Exercise inputs:

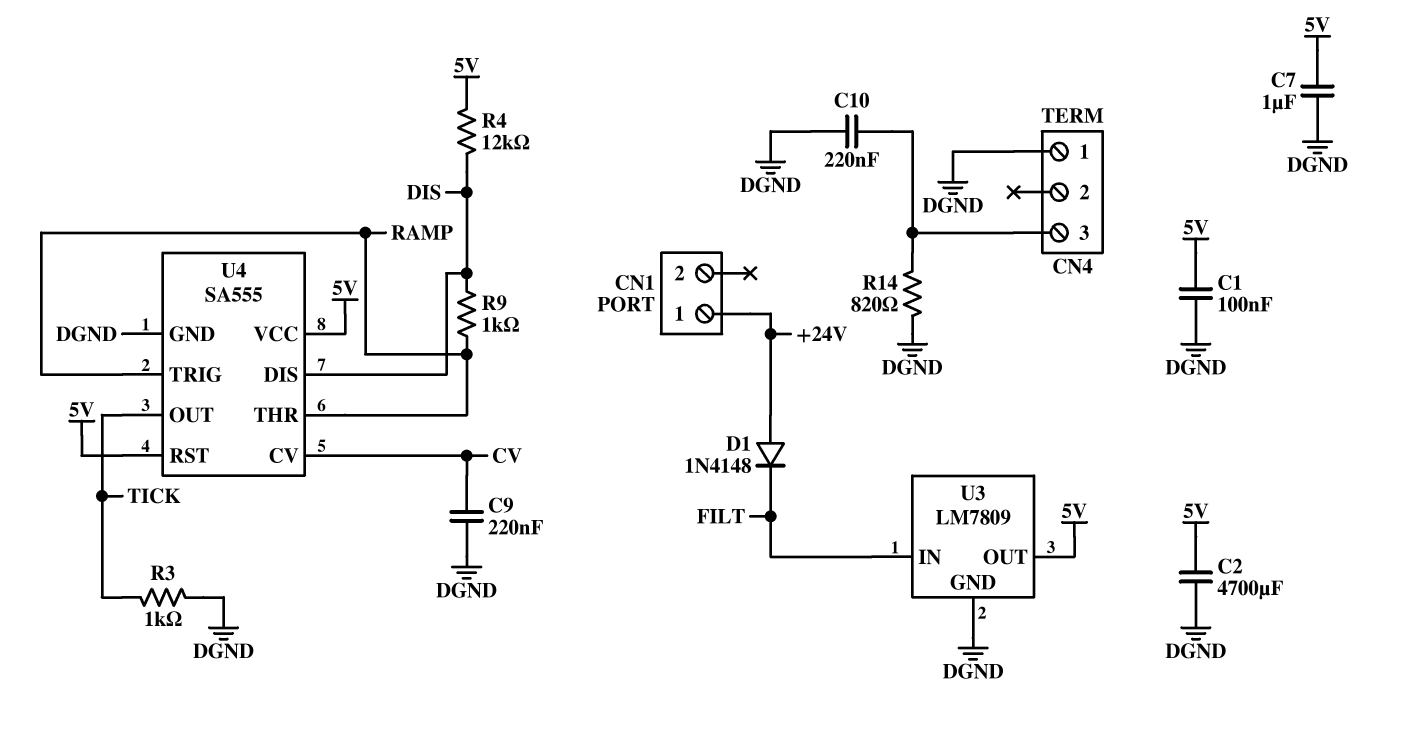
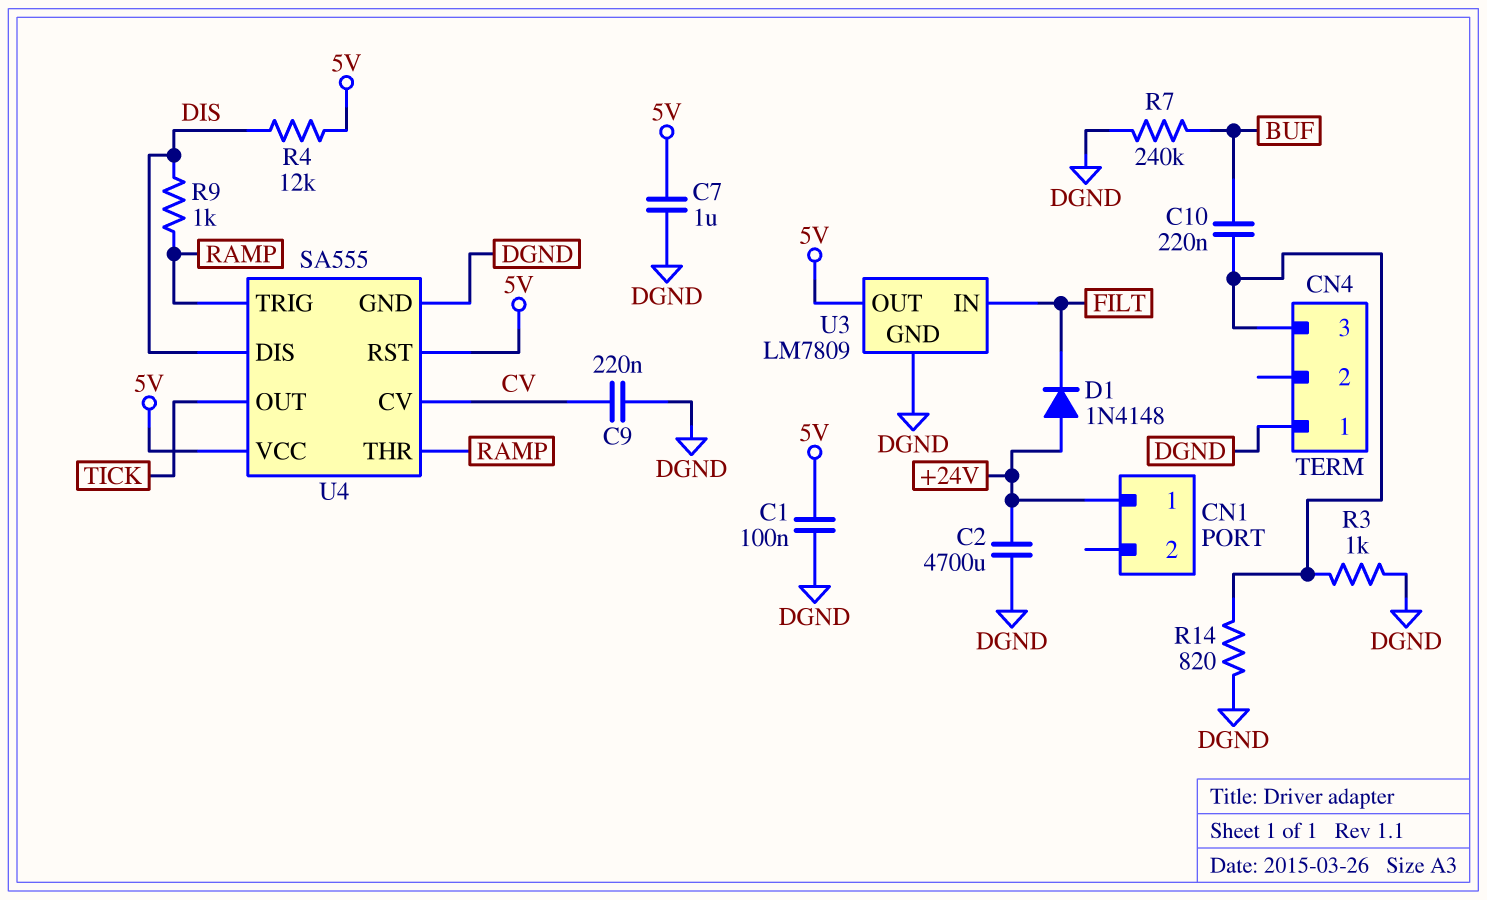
C2: 4700uF (5V, DGND) -> 4700uF (+24V, DGND)
C10: 220nF (CN4/3, DGND) -> 220nF (BUF, CN4/3)
R3: 1k (DGND, TICK) -> 1k (CN4/3, DGND)
R7: none -> 240k (BUF, DGND)

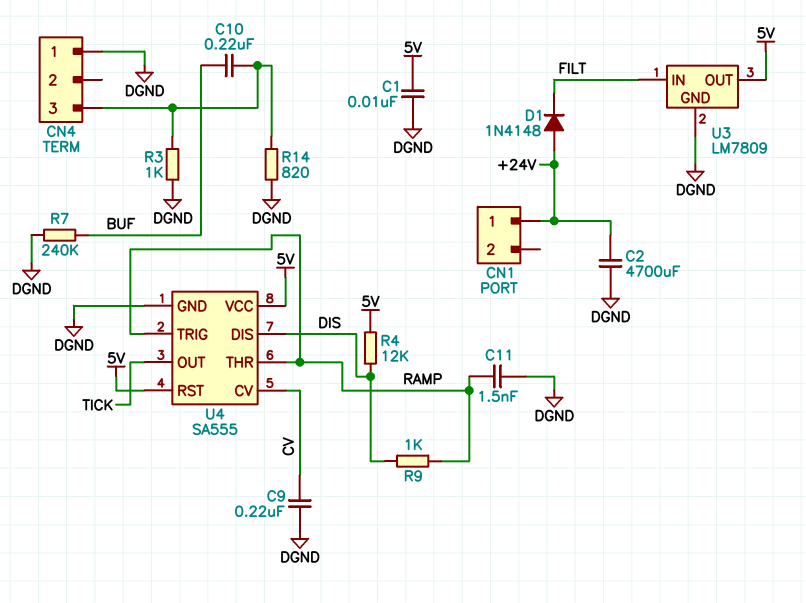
C1: 100nF (5V, DGND) -> 10nF (5V, DGND)
C7: 1uF (5V, DGND) -> none
C11: none -> 1.5nF (DGND, RAMP)

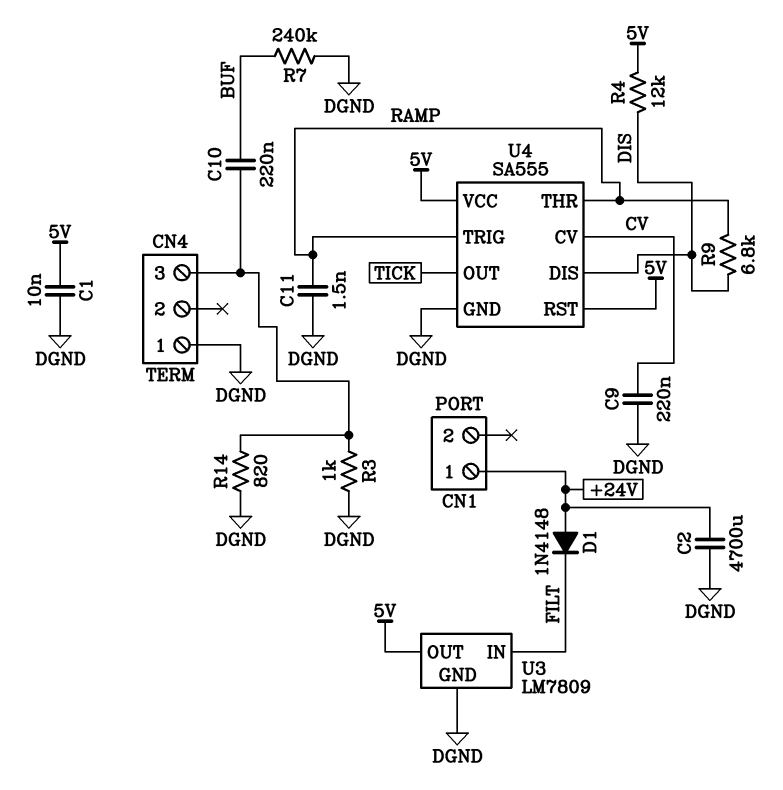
R9: 1k (DIS, RAMP) -> 6.8k (DIS, RAMP)

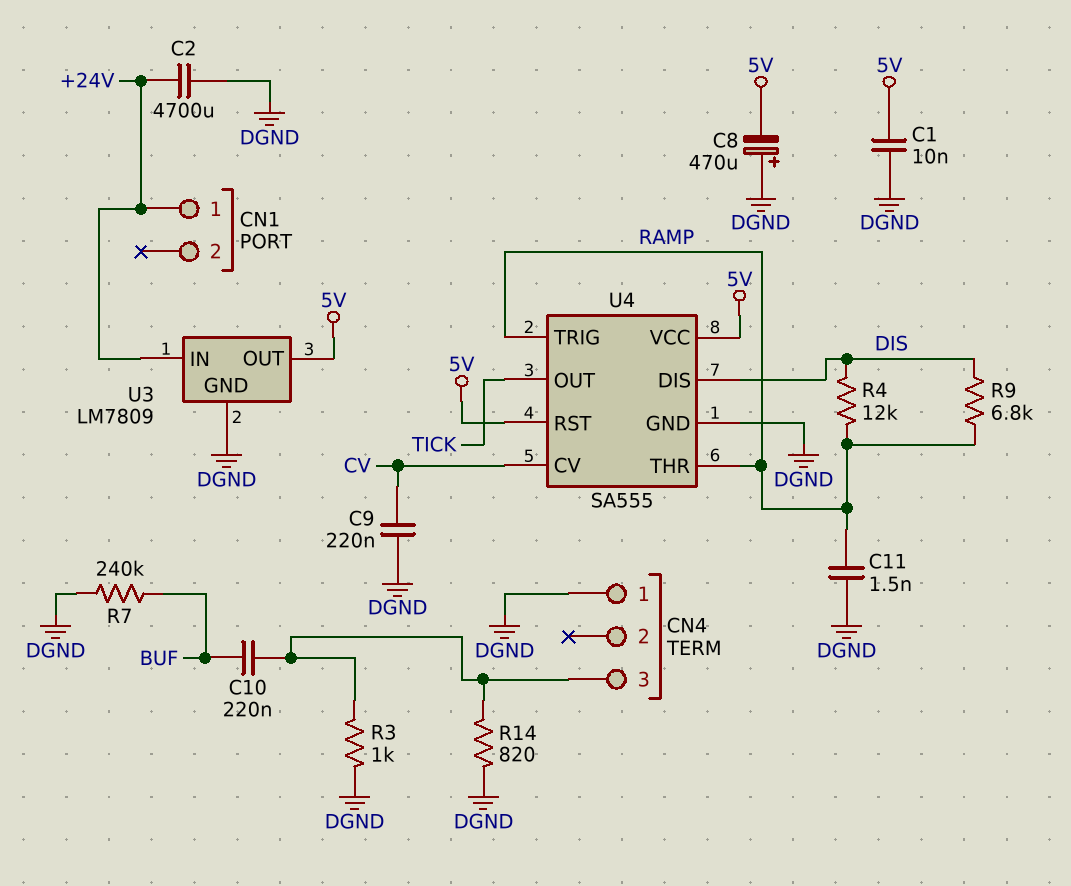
C8: none -> 470uF (plus DGND, minus 5V)
D1: diode 1N4148 (A +24V, K FILT) -> none
R4: 12k (5V, DIS) -> 12k (DIS, RAMP)
U3 pin IN: FILT -> +24V

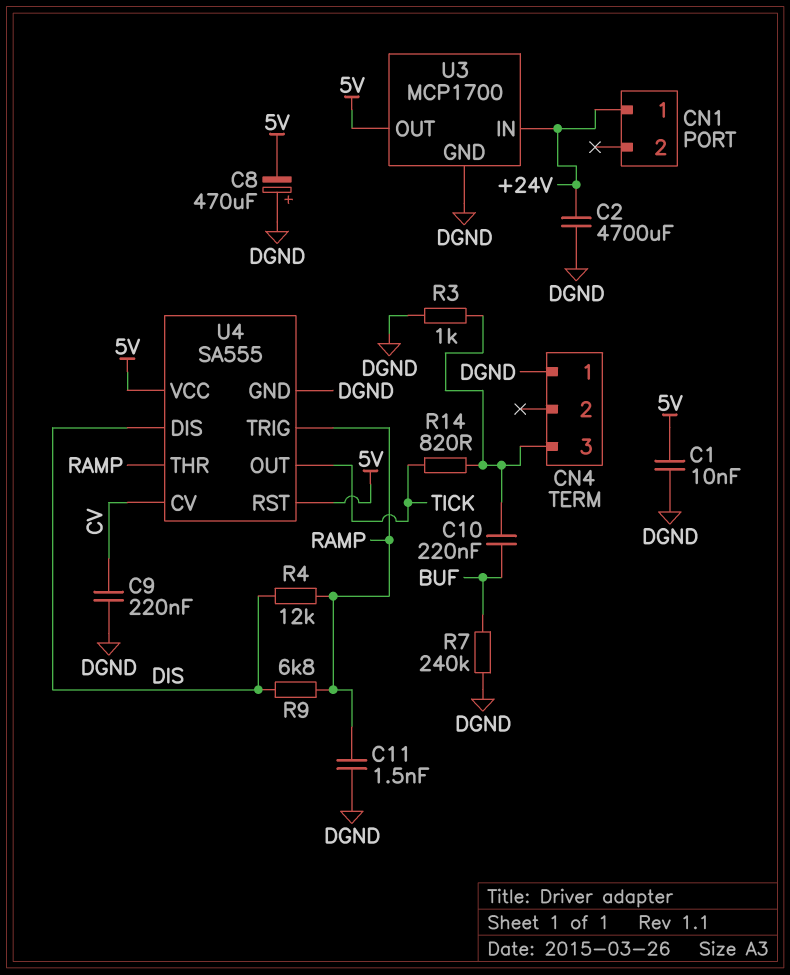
R14: 820 (CN4/3, DGND) -> 820 (CN4/3, TICK)
U3: LM7809 -> MCP1700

Activity: Copy all records exactly; omit images.

Worked solution:
C2: 4700uF (5V, DGND) -> 4700uF (+24V, DGND)
C10: 220nF (CN4/3, DGND) -> 220nF (BUF, CN4/3)
R3: 1k (DGND, TICK) -> 1k (CN4/3, DGND)
R7: none -> 240k (BUF, DGND)

C1: 100nF (5V, DGND) -> 10nF (5V, DGND)
C7: 1uF (5V, DGND) -> none
C11: none -> 1.5nF (DGND, RAMP)

R9: 1k (DIS, RAMP) -> 6.8k (DIS, RAMP)

C8: none -> 470uF (plus DGND, minus 5V)
D1: diode 1N4148 (A +24V, K FILT) -> none
R4: 12k (5V, DIS) -> 12k (DIS, RAMP)
U3 pin IN: FILT -> +24V

R14: 820 (CN4/3, DGND) -> 820 (CN4/3, TICK)
U3: LM7809 -> MCP1700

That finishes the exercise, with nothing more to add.